> _Brief_
For the listing underneath, give the count of lines containing the string "purple" and nothing further.

-- Records for this task follows --

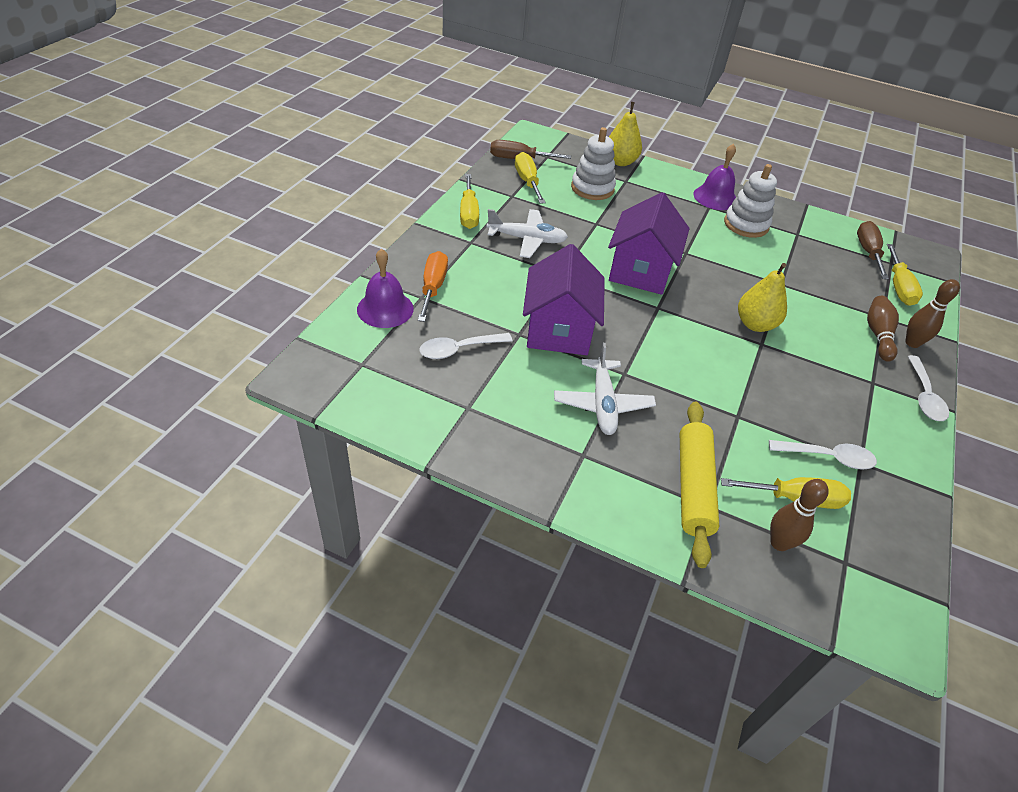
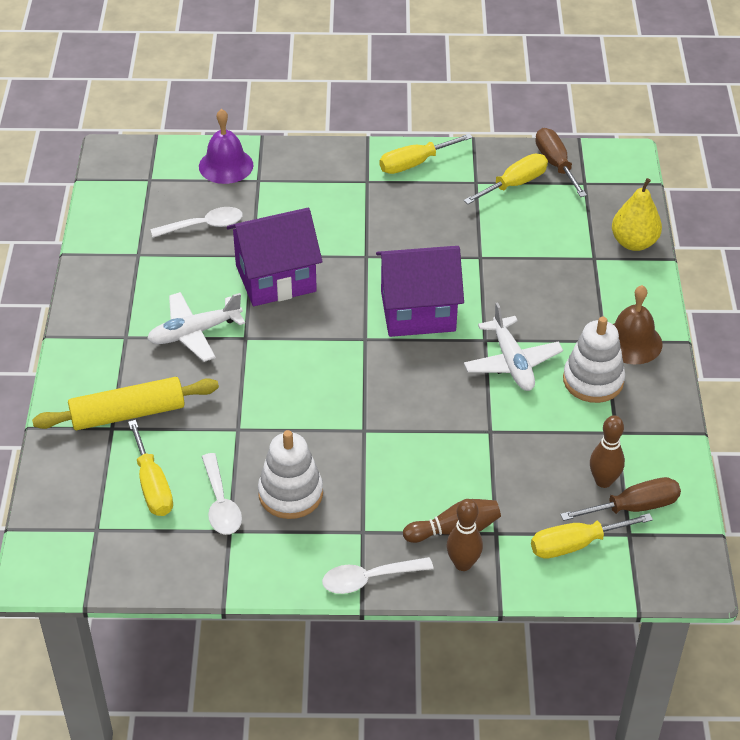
camera: 70 degrees right, 0 degrees up
orange screwdriver [418,251,448,322] -> none
white spoon [419,333,513,359] -> white spoon turned 120 degrees clockwise [150,207,243,238]
white plane [487,209,568,258] -> white plane moved to [464,302,563,391]
white stacking toy [571,127,616,200] -> white stacking toy moved to [258,430,323,519]
purple bell [693,144,736,210] -> brown bell [613,285,662,364]
yellow pear [738,263,787,332] -> none
brown bowling pin [770,479,829,551] -> brown bowling pin moved to [590,415,625,488]

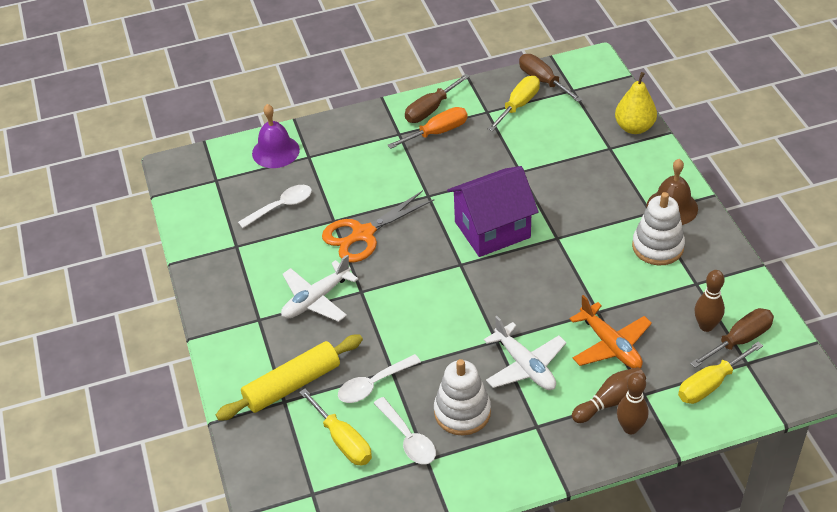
camera: 15 degrees left, 0 degrees up
purple house [227,208,322,306] -> orange scissors [322,190,434,263]
white spoon [322,557,433,594] -> white spoon moved to [338,354,421,403]
yellow screwdriver [380,133,473,174] -> brown screwdriver [405,74,470,123]
white plane [464,302,563,391] -> white plane moved to [484,316,566,390]
none -> orange screwdriver [387,107,467,149]
none -> orange plane [570,295,652,369]

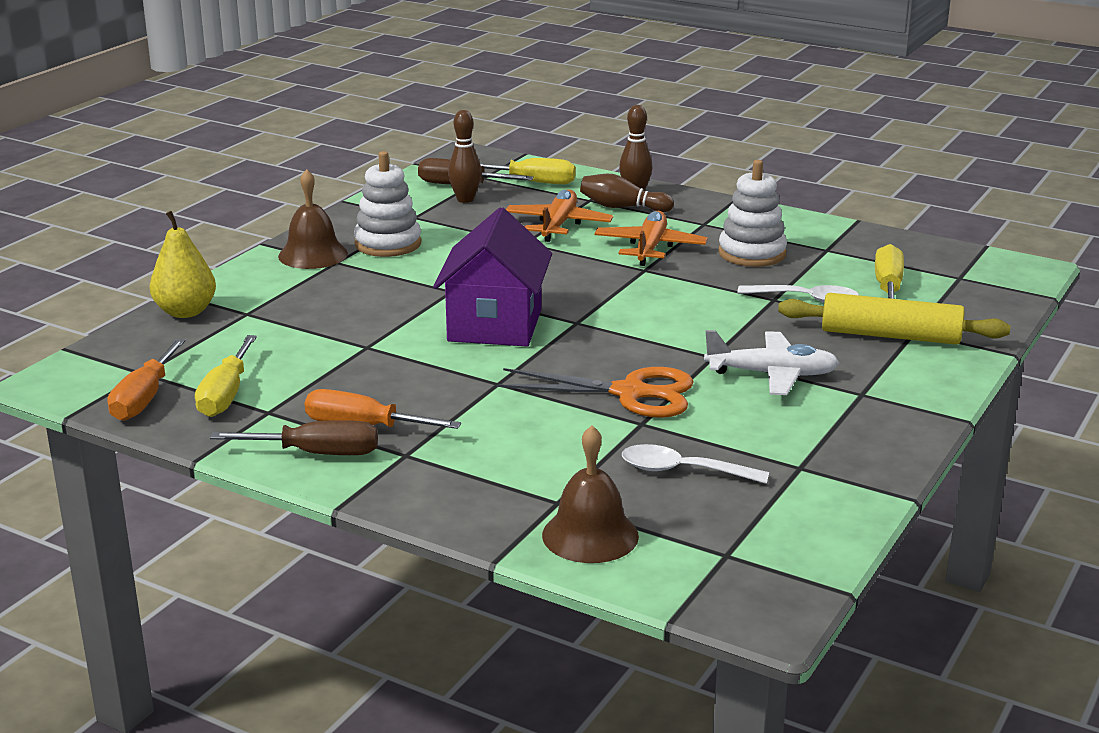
camera: 135 degrees left, 20 degrees down
purple bell [252,104,300,168] -> brown bell [542,425,639,563]
white spoon [374,397,436,464] -> none
purple house [447,166,539,257] -> purple house turned 75 degrees clockwise [433,207,552,347]
white plane [484,316,566,390] -> orange plane [594,211,708,266]
yellow screwdriver [488,76,540,131] -> yellow screwdriver turned 75 degrees counterclockwise [195,335,257,417]
brown screwdriver [519,54,583,102] -> orange screwdriver [107,339,186,421]

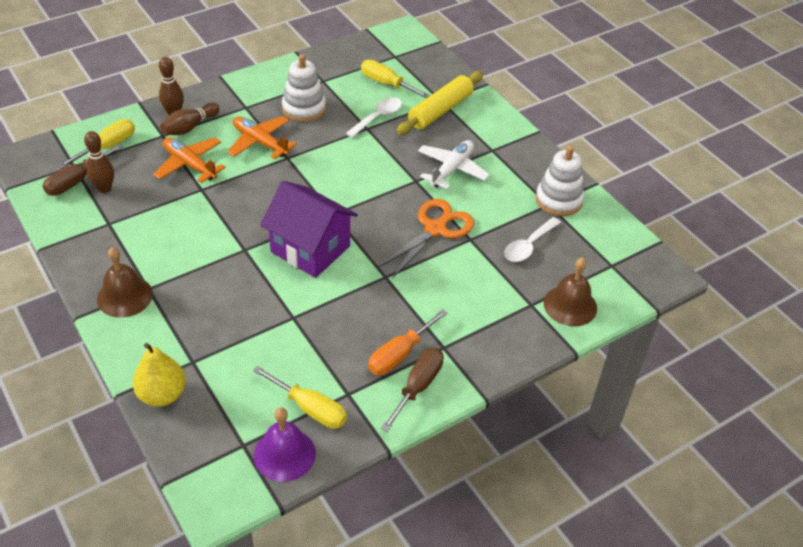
camera: 65 degrees left, 20 degrees up
orange screwdriver [107,339,186,421] -> purple bell [254,407,316,482]
white stacking toy [354,151,421,257] -> white stacking toy moved to [536,146,584,216]

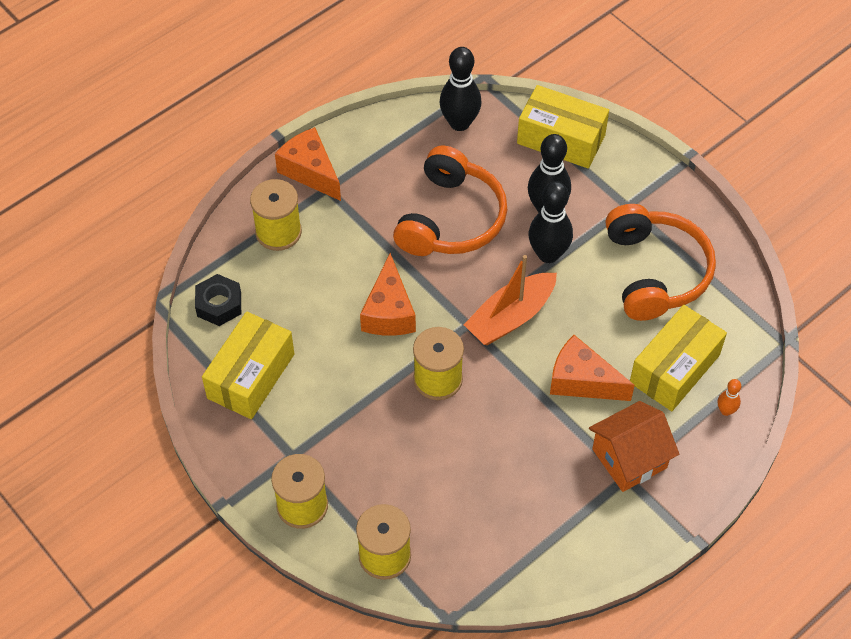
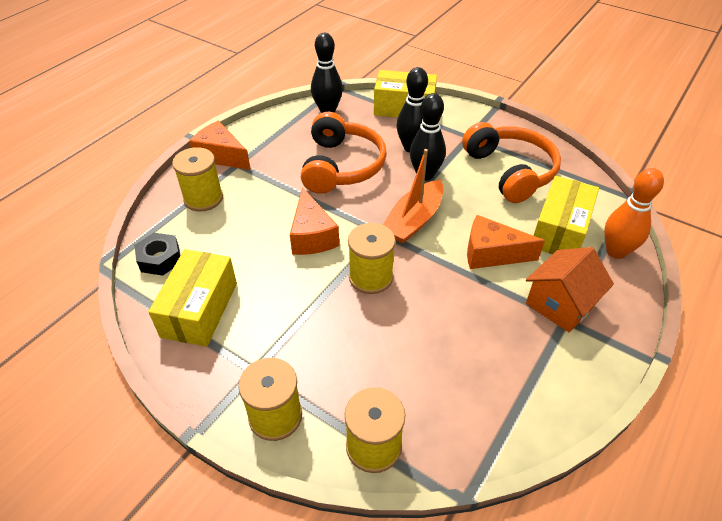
camera: 15 degrees left, 10 degrees down
orange bowling pin [718,379,741,416] -> orange bowling pin [604,168,664,259], size x2.07

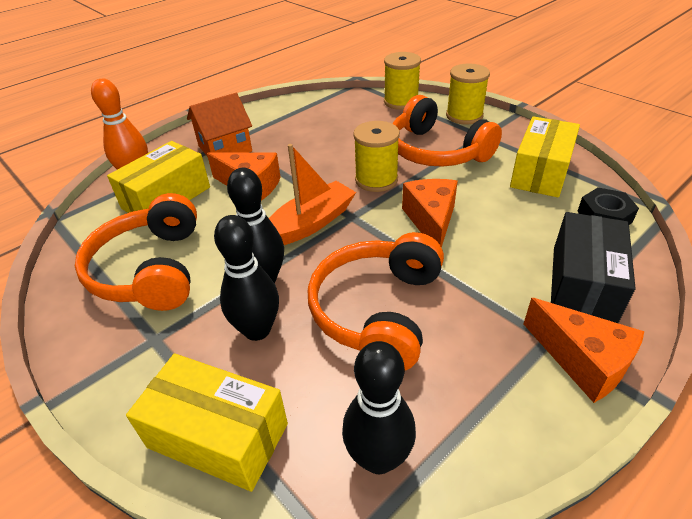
camera: 165 degrees left, 5 degrees down
yellow spool [172,147,223,211] -> black box [551,212,636,323]
none -> orange headphones [392,95,502,167]

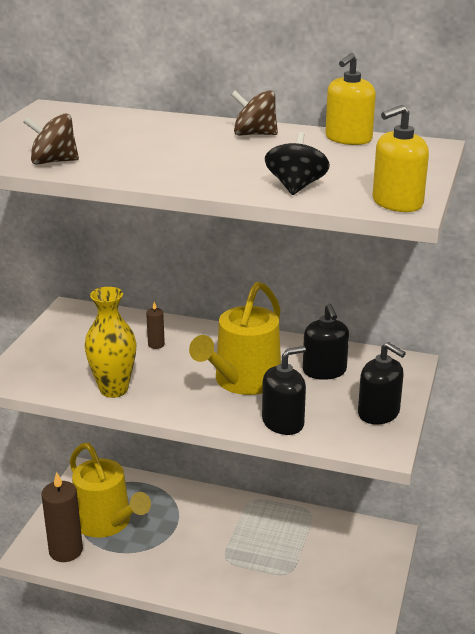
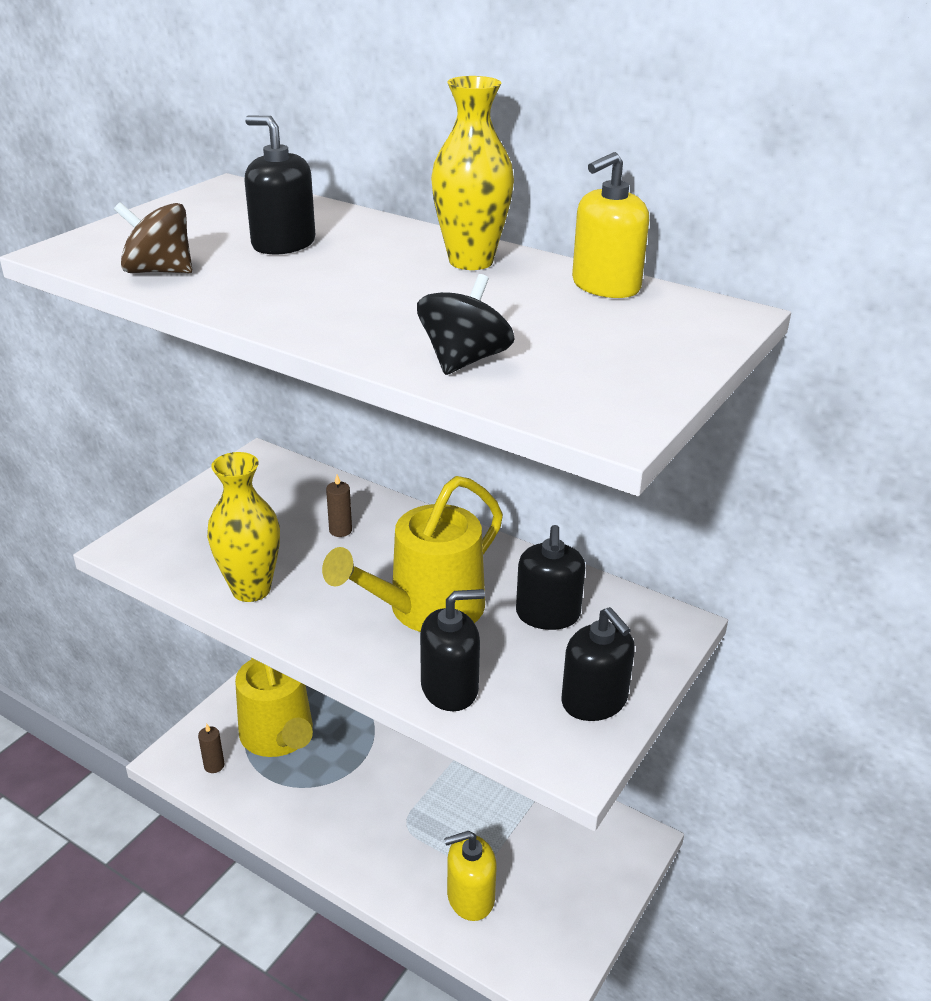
camera: 15 degrees right, 5 degrees up
brown candle [41,472,83,562] -> brown candle [198,724,224,773], size x0.47
brown spinning top [231,90,278,135] -> yellow vase [431,76,514,270]
yellow soap dispenser [372,105,429,212] -> yellow soap dispenser moved to [444,831,496,921]
none -> black soap dispenser [244,116,315,254]

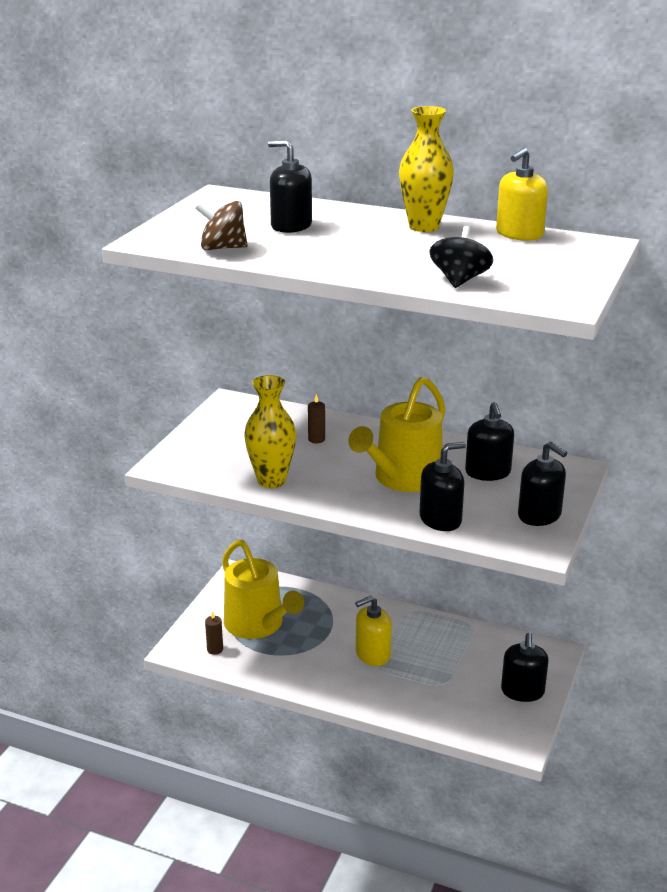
camera: 10 degrees left, 5 degrees down
yellow soap dispenser [444,831,496,921] -> yellow soap dispenser moved to [355,596,392,666]
none -> black soap dispenser [501,633,549,702]

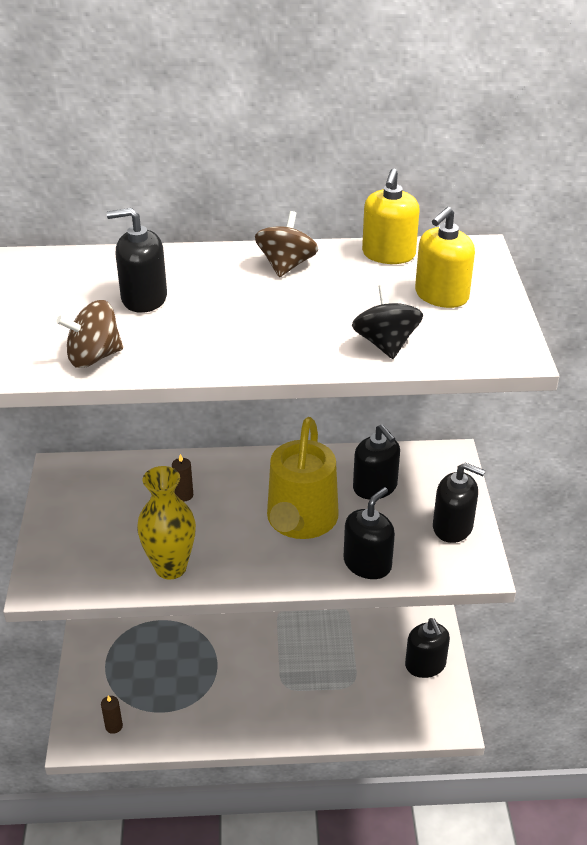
camera: 25 degrees left, 10 degrees up
yellow watering can [222,540,304,639] -> none
yellow soap dispenser [355,596,392,666] -> yellow soap dispenser moved to [415,207,475,308]
yellow vase [399,106,454,232] -> brown spinning top [255,211,318,277]

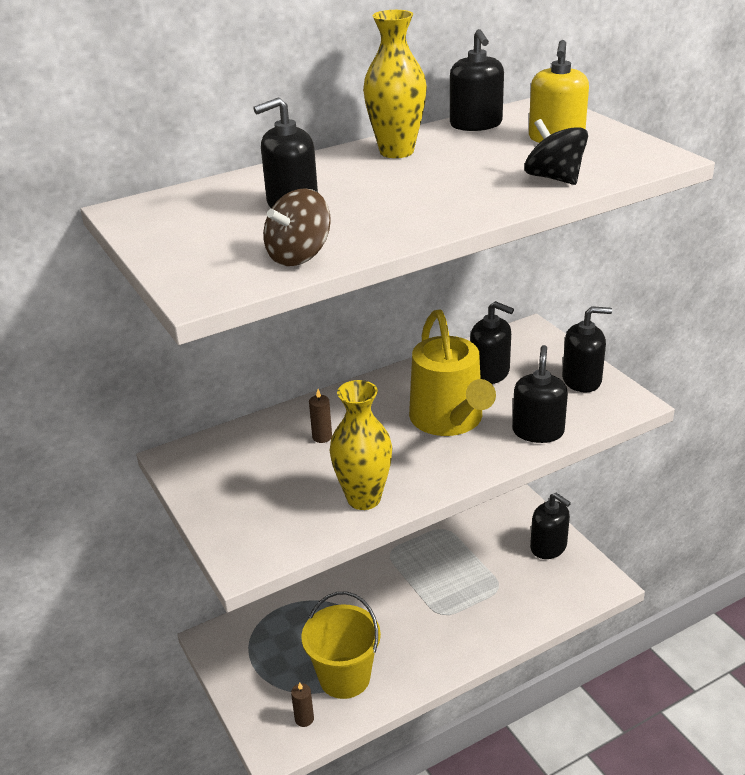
camera: 25 degrees left, 5 degrees down
brown spinning top [255,211,318,277] -> yellow vase [363,10,427,158]
yellow soap dispenser [362,169,420,264] -> black soap dispenser [450,29,504,131]
none -> yellow bucket [301,591,381,699]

-- Records for this task concluded --

> _Your response_
5